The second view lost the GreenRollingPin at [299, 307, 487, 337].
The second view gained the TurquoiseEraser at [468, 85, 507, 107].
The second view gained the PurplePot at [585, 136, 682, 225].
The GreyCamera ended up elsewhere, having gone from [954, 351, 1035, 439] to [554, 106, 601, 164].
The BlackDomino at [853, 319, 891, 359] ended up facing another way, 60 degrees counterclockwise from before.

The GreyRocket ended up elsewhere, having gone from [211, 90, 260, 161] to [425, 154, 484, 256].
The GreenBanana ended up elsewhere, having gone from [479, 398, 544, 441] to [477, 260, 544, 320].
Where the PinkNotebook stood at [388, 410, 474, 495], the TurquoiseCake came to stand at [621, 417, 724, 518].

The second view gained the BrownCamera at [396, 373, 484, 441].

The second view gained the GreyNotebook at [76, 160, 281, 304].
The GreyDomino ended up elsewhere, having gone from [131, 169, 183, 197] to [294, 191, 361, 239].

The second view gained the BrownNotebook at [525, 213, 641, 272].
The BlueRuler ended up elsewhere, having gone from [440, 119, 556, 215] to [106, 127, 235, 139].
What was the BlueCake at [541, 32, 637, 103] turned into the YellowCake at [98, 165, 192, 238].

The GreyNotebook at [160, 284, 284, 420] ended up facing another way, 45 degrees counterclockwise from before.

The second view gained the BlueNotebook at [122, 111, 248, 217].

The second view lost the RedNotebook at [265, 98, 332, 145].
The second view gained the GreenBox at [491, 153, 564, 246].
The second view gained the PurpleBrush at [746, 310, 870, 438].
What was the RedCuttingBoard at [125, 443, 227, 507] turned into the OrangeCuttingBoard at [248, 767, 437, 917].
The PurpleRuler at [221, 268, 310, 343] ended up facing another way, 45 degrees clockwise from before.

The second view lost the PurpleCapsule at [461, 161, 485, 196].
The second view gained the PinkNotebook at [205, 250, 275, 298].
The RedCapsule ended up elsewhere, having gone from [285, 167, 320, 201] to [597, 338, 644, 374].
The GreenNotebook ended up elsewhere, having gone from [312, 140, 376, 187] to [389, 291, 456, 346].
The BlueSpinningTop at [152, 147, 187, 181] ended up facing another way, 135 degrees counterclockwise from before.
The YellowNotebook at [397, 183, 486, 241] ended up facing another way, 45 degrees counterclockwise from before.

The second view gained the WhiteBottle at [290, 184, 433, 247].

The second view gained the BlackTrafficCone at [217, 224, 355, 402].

**What you are asked to do**
Reproduce the listing above exactly as far as the line with "The GreyCamera ended", that line included.

**Output of the exercise**
The second view lost the GreenRollingPin at [299, 307, 487, 337].
The second view gained the TurquoiseEraser at [468, 85, 507, 107].
The second view gained the PurplePot at [585, 136, 682, 225].
The GreyCamera ended up elsewhere, having gone from [954, 351, 1035, 439] to [554, 106, 601, 164].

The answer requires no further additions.